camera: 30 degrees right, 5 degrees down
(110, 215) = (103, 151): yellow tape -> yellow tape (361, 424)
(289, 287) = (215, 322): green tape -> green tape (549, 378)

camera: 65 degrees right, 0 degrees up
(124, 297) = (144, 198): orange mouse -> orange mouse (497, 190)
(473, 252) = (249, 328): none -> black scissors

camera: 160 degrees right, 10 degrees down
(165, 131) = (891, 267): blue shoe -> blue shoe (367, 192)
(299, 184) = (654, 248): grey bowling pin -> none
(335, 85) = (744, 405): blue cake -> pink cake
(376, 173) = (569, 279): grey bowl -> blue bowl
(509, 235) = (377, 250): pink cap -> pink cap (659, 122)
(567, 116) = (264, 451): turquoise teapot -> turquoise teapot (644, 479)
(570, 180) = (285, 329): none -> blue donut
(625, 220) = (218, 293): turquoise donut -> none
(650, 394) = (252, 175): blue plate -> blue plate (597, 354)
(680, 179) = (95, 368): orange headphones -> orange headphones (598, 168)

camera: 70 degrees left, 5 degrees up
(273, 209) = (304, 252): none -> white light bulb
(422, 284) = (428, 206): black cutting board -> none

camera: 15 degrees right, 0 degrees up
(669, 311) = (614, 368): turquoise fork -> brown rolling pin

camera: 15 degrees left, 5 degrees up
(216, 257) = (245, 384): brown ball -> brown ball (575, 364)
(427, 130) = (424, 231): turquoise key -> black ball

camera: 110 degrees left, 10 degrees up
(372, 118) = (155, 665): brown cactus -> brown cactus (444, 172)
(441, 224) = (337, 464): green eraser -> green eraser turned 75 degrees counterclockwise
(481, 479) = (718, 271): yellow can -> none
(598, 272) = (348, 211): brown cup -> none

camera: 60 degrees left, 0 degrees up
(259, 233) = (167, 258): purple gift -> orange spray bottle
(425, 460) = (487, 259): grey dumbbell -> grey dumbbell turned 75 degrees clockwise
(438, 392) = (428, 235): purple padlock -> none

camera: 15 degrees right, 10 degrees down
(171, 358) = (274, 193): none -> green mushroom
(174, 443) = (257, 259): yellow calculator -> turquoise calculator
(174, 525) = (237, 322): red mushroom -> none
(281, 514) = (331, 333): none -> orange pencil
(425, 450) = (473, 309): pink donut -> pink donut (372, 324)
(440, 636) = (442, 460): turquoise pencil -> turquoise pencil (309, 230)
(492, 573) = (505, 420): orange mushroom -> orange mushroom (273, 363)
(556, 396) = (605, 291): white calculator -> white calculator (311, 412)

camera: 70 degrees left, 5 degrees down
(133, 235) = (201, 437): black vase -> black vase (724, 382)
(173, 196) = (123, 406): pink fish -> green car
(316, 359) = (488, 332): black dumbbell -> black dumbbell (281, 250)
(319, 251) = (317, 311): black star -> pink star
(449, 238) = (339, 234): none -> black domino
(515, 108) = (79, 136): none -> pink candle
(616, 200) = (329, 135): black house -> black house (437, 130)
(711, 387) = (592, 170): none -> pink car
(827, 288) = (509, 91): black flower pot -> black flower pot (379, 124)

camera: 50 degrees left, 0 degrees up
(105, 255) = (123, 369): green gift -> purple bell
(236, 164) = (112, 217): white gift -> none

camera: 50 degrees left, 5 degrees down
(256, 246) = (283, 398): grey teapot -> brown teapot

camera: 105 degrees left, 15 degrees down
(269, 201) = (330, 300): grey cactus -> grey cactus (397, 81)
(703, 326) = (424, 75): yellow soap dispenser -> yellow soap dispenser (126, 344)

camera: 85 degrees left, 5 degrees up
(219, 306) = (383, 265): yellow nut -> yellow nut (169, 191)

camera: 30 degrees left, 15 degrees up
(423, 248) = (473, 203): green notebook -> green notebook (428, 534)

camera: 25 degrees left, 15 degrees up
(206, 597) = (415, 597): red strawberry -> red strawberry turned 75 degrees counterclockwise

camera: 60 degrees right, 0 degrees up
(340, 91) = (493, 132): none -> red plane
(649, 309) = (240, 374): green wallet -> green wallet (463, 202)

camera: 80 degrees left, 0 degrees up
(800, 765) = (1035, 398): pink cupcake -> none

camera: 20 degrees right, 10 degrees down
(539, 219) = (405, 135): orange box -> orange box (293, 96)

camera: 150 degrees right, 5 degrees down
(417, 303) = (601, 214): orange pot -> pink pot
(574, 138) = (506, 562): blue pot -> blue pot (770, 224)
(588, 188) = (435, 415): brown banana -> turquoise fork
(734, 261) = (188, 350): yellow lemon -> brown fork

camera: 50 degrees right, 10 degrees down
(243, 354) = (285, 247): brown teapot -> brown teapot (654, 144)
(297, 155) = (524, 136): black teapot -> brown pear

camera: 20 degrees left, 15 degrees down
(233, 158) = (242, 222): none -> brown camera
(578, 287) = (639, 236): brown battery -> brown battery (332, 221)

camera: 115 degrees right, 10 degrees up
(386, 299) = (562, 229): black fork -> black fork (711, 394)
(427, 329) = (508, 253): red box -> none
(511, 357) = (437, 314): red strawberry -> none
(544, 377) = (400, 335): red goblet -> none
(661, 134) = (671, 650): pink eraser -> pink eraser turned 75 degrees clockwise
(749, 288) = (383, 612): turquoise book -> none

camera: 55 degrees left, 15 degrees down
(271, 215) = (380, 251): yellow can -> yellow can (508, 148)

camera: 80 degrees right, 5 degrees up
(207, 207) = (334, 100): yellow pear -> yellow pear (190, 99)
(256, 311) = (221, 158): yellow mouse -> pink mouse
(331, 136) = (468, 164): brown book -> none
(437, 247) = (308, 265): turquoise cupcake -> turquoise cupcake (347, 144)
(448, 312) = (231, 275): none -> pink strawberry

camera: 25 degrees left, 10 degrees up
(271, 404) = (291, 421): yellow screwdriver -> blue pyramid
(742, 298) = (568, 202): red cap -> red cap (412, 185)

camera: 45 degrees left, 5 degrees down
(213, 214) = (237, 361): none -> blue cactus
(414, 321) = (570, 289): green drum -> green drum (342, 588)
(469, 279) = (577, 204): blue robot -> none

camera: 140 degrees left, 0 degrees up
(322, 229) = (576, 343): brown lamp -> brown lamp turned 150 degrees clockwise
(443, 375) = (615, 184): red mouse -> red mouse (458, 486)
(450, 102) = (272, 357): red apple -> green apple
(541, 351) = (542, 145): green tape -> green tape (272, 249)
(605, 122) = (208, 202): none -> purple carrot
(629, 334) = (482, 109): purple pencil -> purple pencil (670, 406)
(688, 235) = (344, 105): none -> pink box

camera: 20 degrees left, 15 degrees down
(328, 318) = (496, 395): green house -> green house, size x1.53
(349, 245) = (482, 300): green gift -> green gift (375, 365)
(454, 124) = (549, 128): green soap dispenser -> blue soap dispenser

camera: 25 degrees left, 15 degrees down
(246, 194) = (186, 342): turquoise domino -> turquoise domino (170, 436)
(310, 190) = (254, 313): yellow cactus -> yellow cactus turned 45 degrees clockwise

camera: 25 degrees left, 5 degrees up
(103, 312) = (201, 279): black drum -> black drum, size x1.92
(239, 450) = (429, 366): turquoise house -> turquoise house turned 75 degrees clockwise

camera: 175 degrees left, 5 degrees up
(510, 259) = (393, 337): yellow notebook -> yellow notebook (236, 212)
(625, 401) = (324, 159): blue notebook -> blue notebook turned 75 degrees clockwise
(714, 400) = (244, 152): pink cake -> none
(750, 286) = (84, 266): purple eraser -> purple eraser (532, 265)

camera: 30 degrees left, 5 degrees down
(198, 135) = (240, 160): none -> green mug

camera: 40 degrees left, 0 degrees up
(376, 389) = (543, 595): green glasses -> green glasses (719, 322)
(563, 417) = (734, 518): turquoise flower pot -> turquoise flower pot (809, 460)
--------------------------------
_What you have to do_: Word for word, retype all of the entries above.

_Output below_:
camera: 30 degrees right, 5 degrees down
(110, 215) = (103, 151): yellow tape -> yellow tape (361, 424)
(289, 287) = (215, 322): green tape -> green tape (549, 378)

camera: 65 degrees right, 0 degrees up
(124, 297) = (144, 198): orange mouse -> orange mouse (497, 190)
(473, 252) = (249, 328): none -> black scissors

camera: 160 degrees right, 10 degrees down
(165, 131) = (891, 267): blue shoe -> blue shoe (367, 192)
(299, 184) = (654, 248): grey bowling pin -> none
(335, 85) = (744, 405): blue cake -> pink cake
(376, 173) = (569, 279): grey bowl -> blue bowl
(509, 235) = (377, 250): pink cap -> pink cap (659, 122)
(567, 116) = (264, 451): turquoise teapot -> turquoise teapot (644, 479)
(570, 180) = (285, 329): none -> blue donut
(625, 220) = (218, 293): turquoise donut -> none
(650, 394) = (252, 175): blue plate -> blue plate (597, 354)
(680, 179) = (95, 368): orange headphones -> orange headphones (598, 168)

camera: 70 degrees left, 5 degrees up
(273, 209) = (304, 252): none -> white light bulb
(422, 284) = (428, 206): black cutting board -> none

camera: 15 degrees right, 0 degrees up
(669, 311) = (614, 368): turquoise fork -> brown rolling pin

camera: 15 degrees left, 5 degrees up
(216, 257) = (245, 384): brown ball -> brown ball (575, 364)
(427, 130) = (424, 231): turquoise key -> black ball

camera: 110 degrees left, 10 degrees up
(372, 118) = (155, 665): brown cactus -> brown cactus (444, 172)
(441, 224) = (337, 464): green eraser -> green eraser turned 75 degrees counterclockwise
(481, 479) = (718, 271): yellow can -> none
(598, 272) = (348, 211): brown cup -> none

camera: 60 degrees left, 0 degrees up
(259, 233) = (167, 258): purple gift -> orange spray bottle
(425, 460) = (487, 259): grey dumbbell -> grey dumbbell turned 75 degrees clockwise
(438, 392) = (428, 235): purple padlock -> none

camera: 15 degrees right, 10 degrees down
(171, 358) = (274, 193): none -> green mushroom
(174, 443) = (257, 259): yellow calculator -> turquoise calculator
(174, 525) = (237, 322): red mushroom -> none
(281, 514) = (331, 333): none -> orange pencil
(425, 450) = (473, 309): pink donut -> pink donut (372, 324)
(440, 636) = (442, 460): turquoise pencil -> turquoise pencil (309, 230)
(492, 573) = (505, 420): orange mushroom -> orange mushroom (273, 363)
(556, 396) = (605, 291): white calculator -> white calculator (311, 412)

camera: 70 degrees left, 5 degrees down
(133, 235) = (201, 437): black vase -> black vase (724, 382)
(173, 196) = (123, 406): pink fish -> green car
(316, 359) = (488, 332): black dumbbell -> black dumbbell (281, 250)
(319, 251) = (317, 311): black star -> pink star
(449, 238) = (339, 234): none -> black domino
(515, 108) = (79, 136): none -> pink candle
(616, 200) = (329, 135): black house -> black house (437, 130)
(711, 387) = (592, 170): none -> pink car
(827, 288) = (509, 91): black flower pot -> black flower pot (379, 124)

camera: 50 degrees left, 0 degrees up
(105, 255) = (123, 369): green gift -> purple bell
(236, 164) = (112, 217): white gift -> none

camera: 50 degrees left, 5 degrees down
(256, 246) = (283, 398): grey teapot -> brown teapot

camera: 105 degrees left, 15 degrees down
(269, 201) = (330, 300): grey cactus -> grey cactus (397, 81)
(703, 326) = (424, 75): yellow soap dispenser -> yellow soap dispenser (126, 344)

camera: 85 degrees left, 5 degrees up
(219, 306) = (383, 265): yellow nut -> yellow nut (169, 191)

camera: 30 degrees left, 15 degrees up
(423, 248) = (473, 203): green notebook -> green notebook (428, 534)

camera: 25 degrees left, 15 degrees up
(206, 597) = (415, 597): red strawberry -> red strawberry turned 75 degrees counterclockwise

camera: 60 degrees right, 0 degrees up
(340, 91) = (493, 132): none -> red plane
(649, 309) = (240, 374): green wallet -> green wallet (463, 202)

camera: 80 degrees left, 0 degrees up
(800, 765) = (1035, 398): pink cupcake -> none

camera: 20 degrees right, 10 degrees down
(539, 219) = (405, 135): orange box -> orange box (293, 96)

camera: 150 degrees right, 5 degrees down
(417, 303) = (601, 214): orange pot -> pink pot
(574, 138) = (506, 562): blue pot -> blue pot (770, 224)
(588, 188) = (435, 415): brown banana -> turquoise fork
(734, 261) = (188, 350): yellow lemon -> brown fork

camera: 50 degrees right, 10 degrees down
(243, 354) = (285, 247): brown teapot -> brown teapot (654, 144)
(297, 155) = (524, 136): black teapot -> brown pear

camera: 20 degrees left, 15 degrees down
(233, 158) = (242, 222): none -> brown camera
(578, 287) = (639, 236): brown battery -> brown battery (332, 221)

camera: 115 degrees right, 10 degrees up
(386, 299) = (562, 229): black fork -> black fork (711, 394)
(427, 329) = (508, 253): red box -> none
(511, 357) = (437, 314): red strawberry -> none
(544, 377) = (400, 335): red goblet -> none
(661, 134) = (671, 650): pink eraser -> pink eraser turned 75 degrees clockwise
(749, 288) = (383, 612): turquoise book -> none

camera: 55 degrees left, 15 degrees down
(271, 215) = (380, 251): yellow can -> yellow can (508, 148)

camera: 80 degrees right, 5 degrees up
(207, 207) = (334, 100): yellow pear -> yellow pear (190, 99)
(256, 311) = (221, 158): yellow mouse -> pink mouse
(331, 136) = (468, 164): brown book -> none
(437, 247) = (308, 265): turquoise cupcake -> turquoise cupcake (347, 144)
(448, 312) = (231, 275): none -> pink strawberry

camera: 25 degrees left, 10 degrees up
(271, 404) = (291, 421): yellow screwdriver -> blue pyramid
(742, 298) = (568, 202): red cap -> red cap (412, 185)

camera: 45 degrees left, 5 degrees down
(213, 214) = (237, 361): none -> blue cactus
(414, 321) = (570, 289): green drum -> green drum (342, 588)
(469, 279) = (577, 204): blue robot -> none

camera: 140 degrees left, 0 degrees up
(322, 229) = (576, 343): brown lamp -> brown lamp turned 150 degrees clockwise
(443, 375) = (615, 184): red mouse -> red mouse (458, 486)
(450, 102) = (272, 357): red apple -> green apple
(541, 351) = (542, 145): green tape -> green tape (272, 249)
(605, 122) = (208, 202): none -> purple carrot
(629, 334) = (482, 109): purple pencil -> purple pencil (670, 406)
(688, 235) = (344, 105): none -> pink box

camera: 20 degrees left, 15 degrees down
(328, 318) = (496, 395): green house -> green house, size x1.53
(349, 245) = (482, 300): green gift -> green gift (375, 365)
(454, 124) = (549, 128): green soap dispenser -> blue soap dispenser

camera: 25 degrees left, 15 degrees down
(246, 194) = (186, 342): turquoise domino -> turquoise domino (170, 436)
(310, 190) = (254, 313): yellow cactus -> yellow cactus turned 45 degrees clockwise

camera: 25 degrees left, 5 degrees up
(103, 312) = (201, 279): black drum -> black drum, size x1.92
(239, 450) = (429, 366): turquoise house -> turquoise house turned 75 degrees clockwise

camera: 175 degrees left, 5 degrees up
(510, 259) = (393, 337): yellow notebook -> yellow notebook (236, 212)
(625, 401) = (324, 159): blue notebook -> blue notebook turned 75 degrees clockwise
(714, 400) = (244, 152): pink cake -> none
(750, 286) = (84, 266): purple eraser -> purple eraser (532, 265)

camera: 30 degrees left, 5 degrees down
(198, 135) = (240, 160): none -> green mug

camera: 40 degrees left, 0 degrees up
(376, 389) = (543, 595): green glasses -> green glasses (719, 322)
(563, 417) = (734, 518): turquoise flower pot -> turquoise flower pot (809, 460)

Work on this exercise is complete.